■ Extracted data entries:
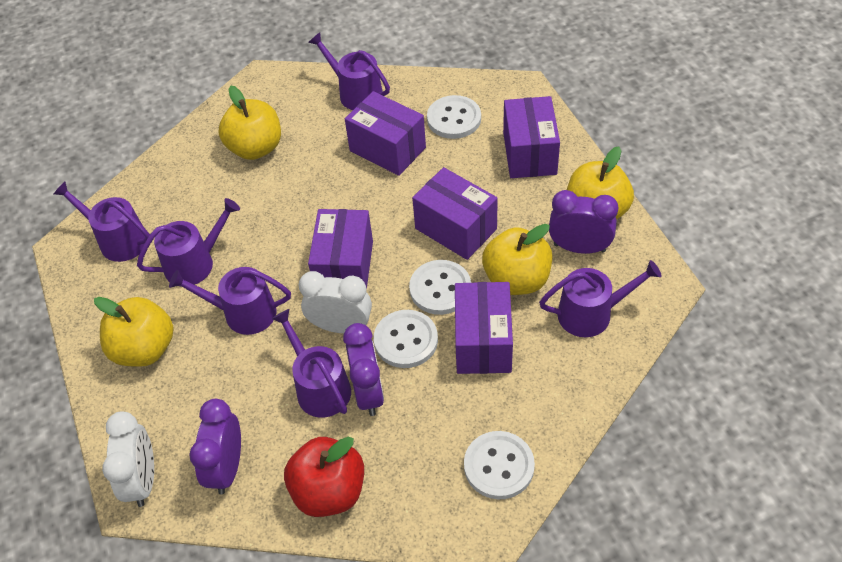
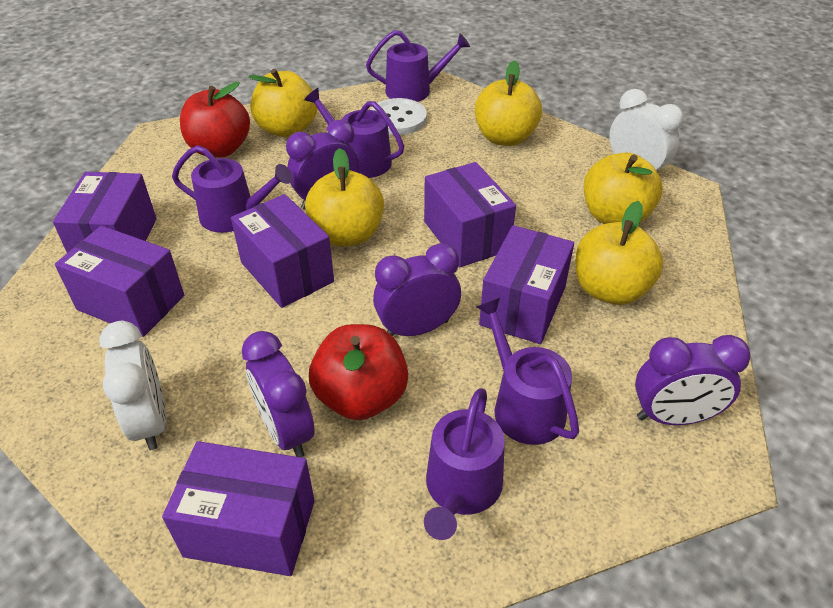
purple box: [308,209,373,291] [345,91,426,176] [412,167,498,260] [455,282,513,374] [503,96,560,178] = 5 -> [53,172,156,253] [55,226,184,337] [162,441,315,576] [231,194,334,308] [424,162,516,267] [479,225,574,344] = 6
purple clock: [189,399,241,495] [343,323,384,416] [549,190,618,254] = 3 -> [242,331,315,457] [286,120,360,210] [373,243,461,336] [635,335,751,425] = 4
purple watering can: [53,182,150,262] [137,198,240,287] [169,267,291,335] [272,309,351,418] [308,32,390,110] [539,260,662,337] = 6 -> [172,145,292,233] [304,88,404,178] [366,30,470,102] [424,388,505,540] [476,298,579,445] = 5
red apple: [284,437,364,517] = 1 -> [180,82,250,157] [309,324,408,420] = 2
white button: [374,310,438,368] [409,260,471,315] [427,95,481,139] [464,431,535,499] = 4 -> [371,98,427,135] = 1
yellow apple: [94,297,173,367] [218,85,281,160] [482,224,552,295] [567,147,634,220] = 4 -> [249,69,318,137] [305,148,384,246] [475,60,542,146] [576,201,663,305] [584,153,662,224] = 5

■ What the task requires: Where the line containing "white button: [374,310,438,368]" appears in the records above, begin there and print every line through the last, exactly and with nothing else.

■ Result of this task:
white button: [374,310,438,368] [409,260,471,315] [427,95,481,139] [464,431,535,499] = 4 -> [371,98,427,135] = 1
yellow apple: [94,297,173,367] [218,85,281,160] [482,224,552,295] [567,147,634,220] = 4 -> [249,69,318,137] [305,148,384,246] [475,60,542,146] [576,201,663,305] [584,153,662,224] = 5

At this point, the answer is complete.